WHAT YOU SHOULD DO:
Transcribe each line of the records below exactly, excluding any embedded images.

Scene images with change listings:
■ ■ ■ ■ ■ ■ ■
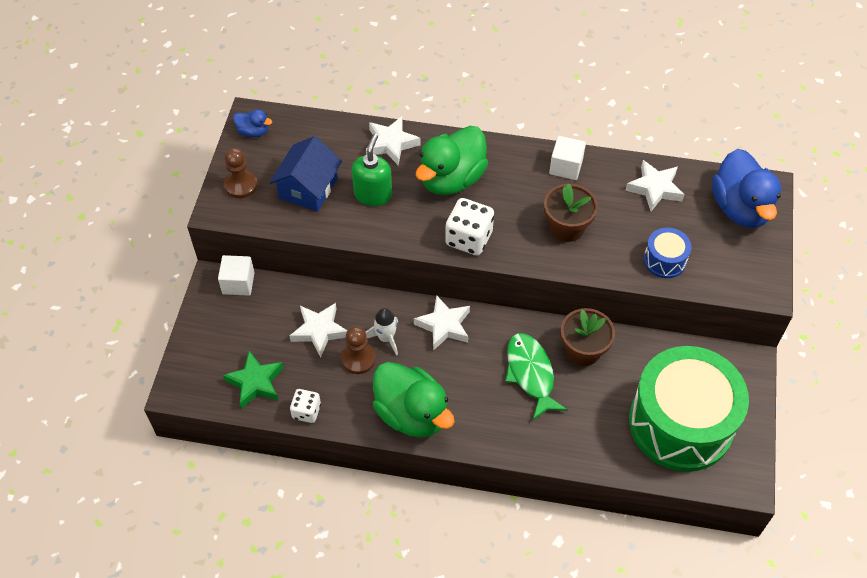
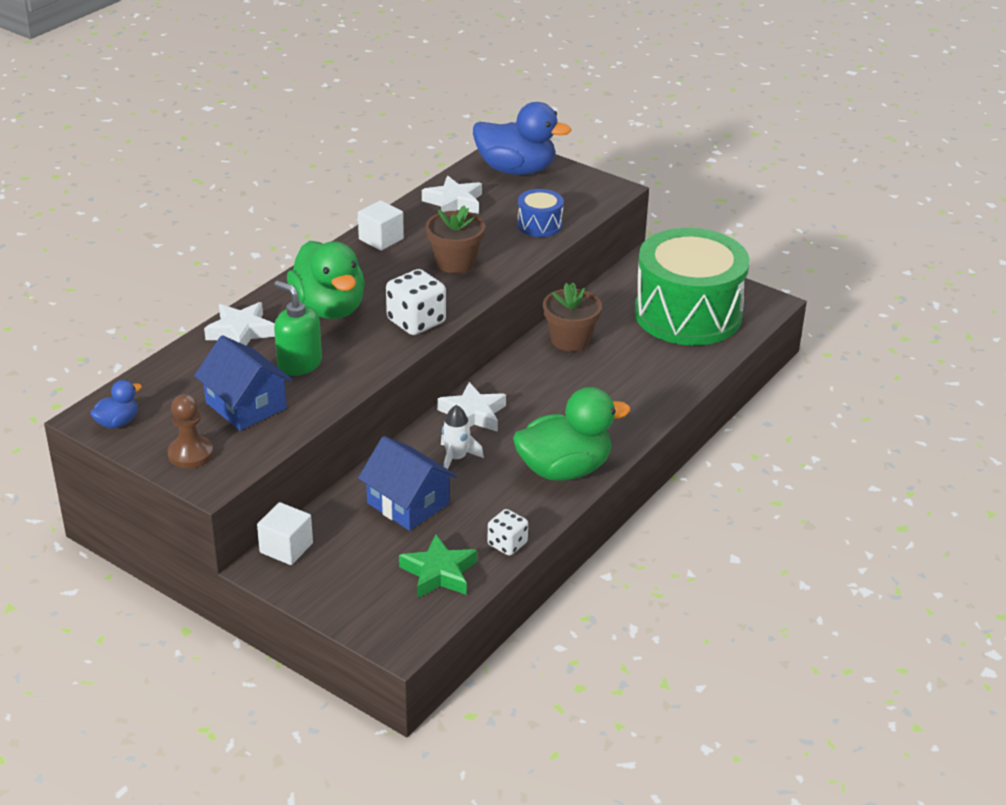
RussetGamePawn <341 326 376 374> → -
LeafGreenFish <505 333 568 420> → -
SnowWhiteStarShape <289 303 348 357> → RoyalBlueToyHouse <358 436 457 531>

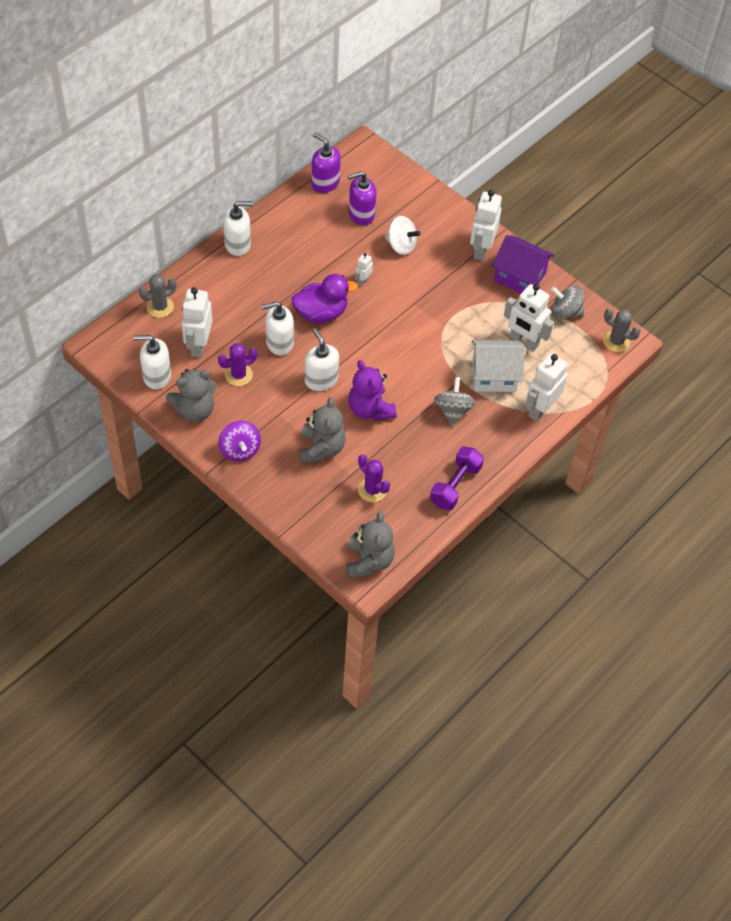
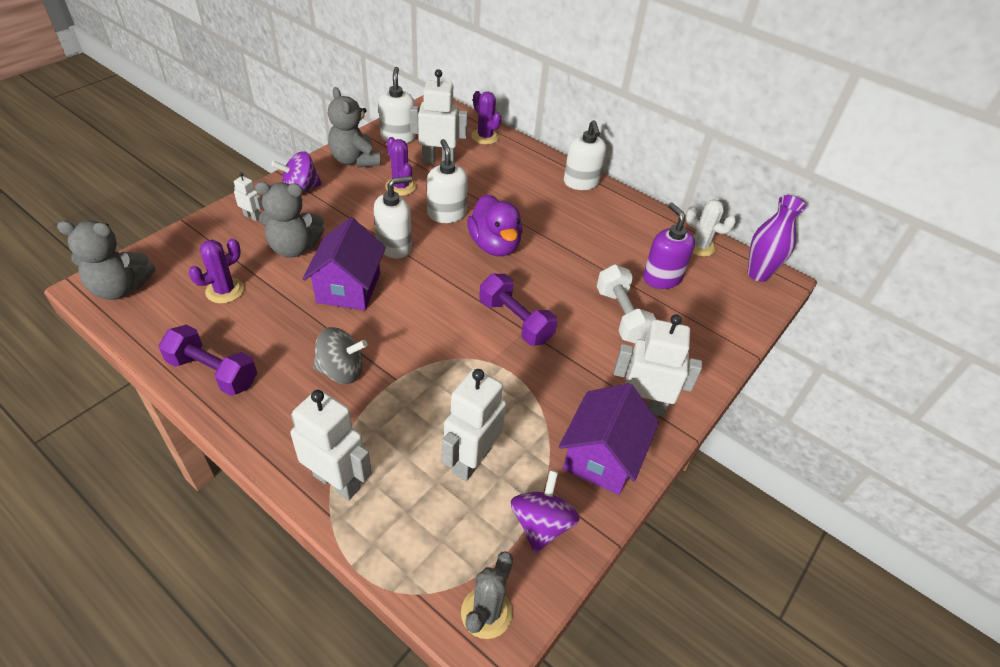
SnowWhiteToyHouse <472 340 525 392> → -
- → VioletDumbbell <479 274 557 346>
- → VioletTallVase <747 195 806 282>
SnowWhiteRobotFigure <355 253 373 286> → SnowWhiteRobotFigure <234 172 263 221>, move
VioletPumpBottle <311 133 341 193> → SnowWhiteCactus <686 199 736 257>
VioletTeddy <348 360 396 421> → VioletToyHouse <303 217 386 311>
SnowWhiteWhirligig <385 216 421 255> → SnowWhiteDumbbell <596 264 656 343>
GreyCactus <139 274 177 318> → VioletCactus <472 91 501 144>
GreyWhirligig <551 285 584 319> → VioletWhirligig <511 470 580 553>

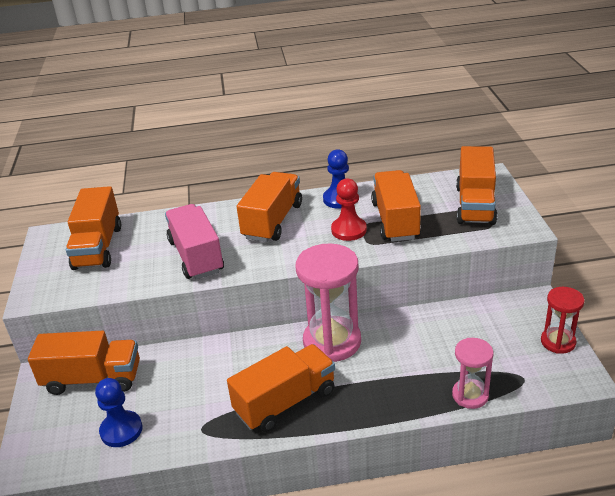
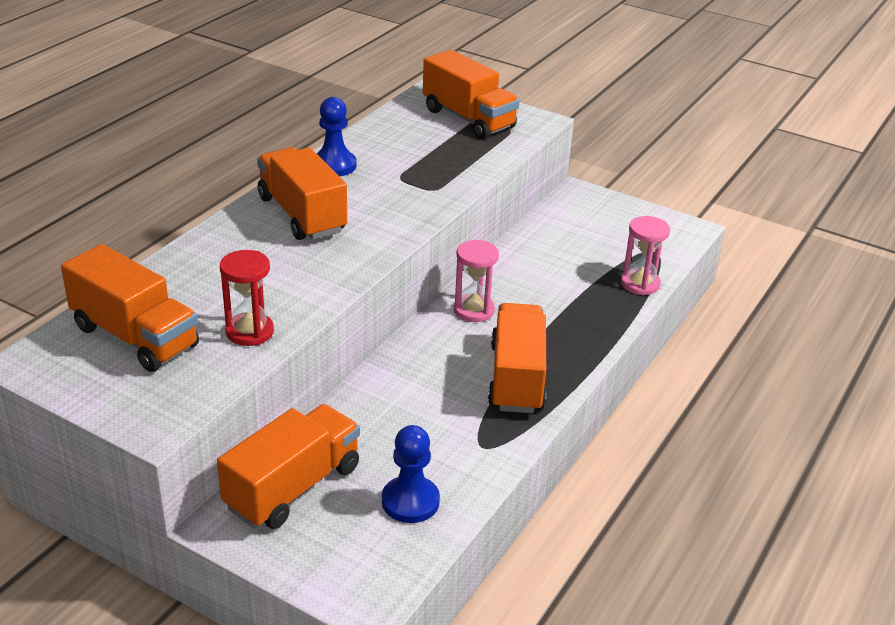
RosePinkTruck <165 204 224 279> → -
ScarletGamePawn <331 178 367 241> → -
OrangeColouredTruck <371 170 421 242> → -
ScarletSandTimer <541 287 584 354> → ScarletSandTimer <220 250 274 346>, move
RosePinkSandTimer <296 243 361 362> → RosePinkSandTimer <454 240 499 322>, x0.56

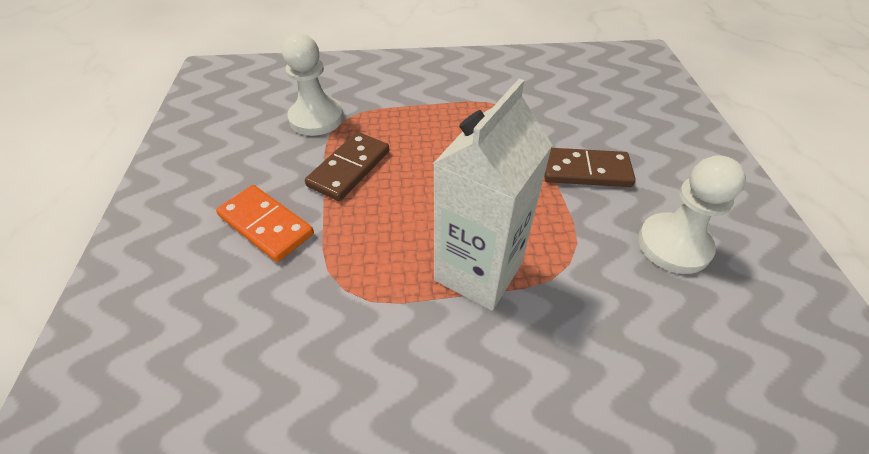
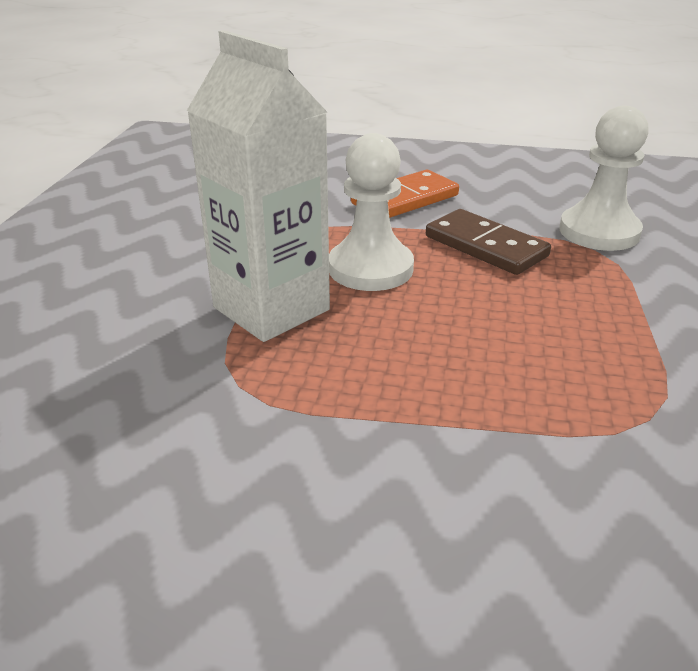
RussetDominoTile <544 148 636 187> → -
SnowWhiteGamePawn <638 155 746 274> → SnowWhiteGamePawn <329 133 414 291>, move

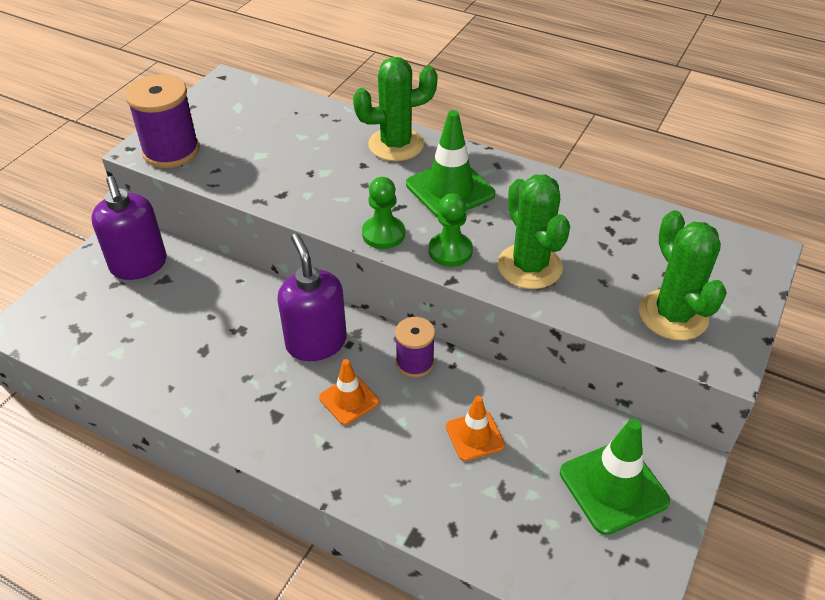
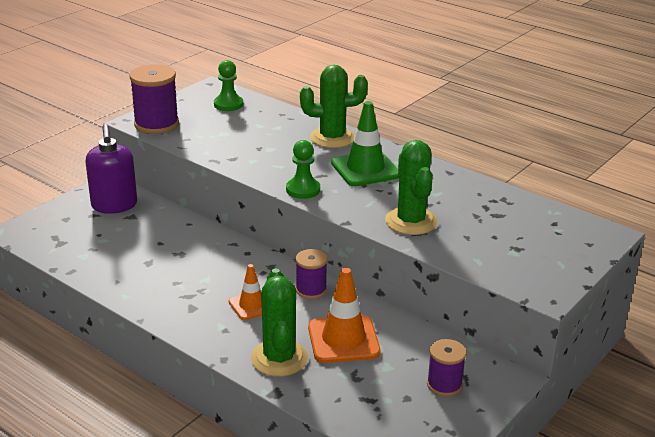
VioletPumpBottle <277 234 347 361> → -
LeafGreenGamePawn <429 193 473 267> → LeafGreenGamePawn <214 60 243 111>, move
LeafGreenCactus <639 210 727 340> → LeafGreenCactus <251 269 308 377>, move
LeafGreenSafetyCone <560 419 670 535> → VioletReelOfThread <427 339 466 397>
OrangeColouredSafetyCone <446 396 505 461> → OrangeColouredSafetyCone <308 268 381 363>, x1.66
■ ■ ■ ■ ■ ■ ■
RESPONSE AREA:
RussetGamePawn <341 326 376 374> → -
LeafGreenFish <505 333 568 420> → -
SnowWhiteStarShape <289 303 348 357> → RoyalBlueToyHouse <358 436 457 531>

SnowWhiteToyHouse <472 340 525 392> → -
- → VioletDumbbell <479 274 557 346>
- → VioletTallVase <747 195 806 282>
SnowWhiteRobotFigure <355 253 373 286> → SnowWhiteRobotFigure <234 172 263 221>, move
VioletPumpBottle <311 133 341 193> → SnowWhiteCactus <686 199 736 257>
VioletTeddy <348 360 396 421> → VioletToyHouse <303 217 386 311>
SnowWhiteWhirligig <385 216 421 255> → SnowWhiteDumbbell <596 264 656 343>
GreyCactus <139 274 177 318> → VioletCactus <472 91 501 144>
GreyWhirligig <551 285 584 319> → VioletWhirligig <511 470 580 553>

RosePinkTruck <165 204 224 279> → -
ScarletGamePawn <331 178 367 241> → -
OrangeColouredTruck <371 170 421 242> → -
ScarletSandTimer <541 287 584 354> → ScarletSandTimer <220 250 274 346>, move
RosePinkSandTimer <296 243 361 362> → RosePinkSandTimer <454 240 499 322>, x0.56

RussetDominoTile <544 148 636 187> → -
SnowWhiteGamePawn <638 155 746 274> → SnowWhiteGamePawn <329 133 414 291>, move

VioletPumpBottle <277 234 347 361> → -
LeafGreenGamePawn <429 193 473 267> → LeafGreenGamePawn <214 60 243 111>, move
LeafGreenCactus <639 210 727 340> → LeafGreenCactus <251 269 308 377>, move
LeafGreenSafetyCone <560 419 670 535> → VioletReelOfThread <427 339 466 397>
OrangeColouredSafetyCone <446 396 505 461> → OrangeColouredSafetyCone <308 268 381 363>, x1.66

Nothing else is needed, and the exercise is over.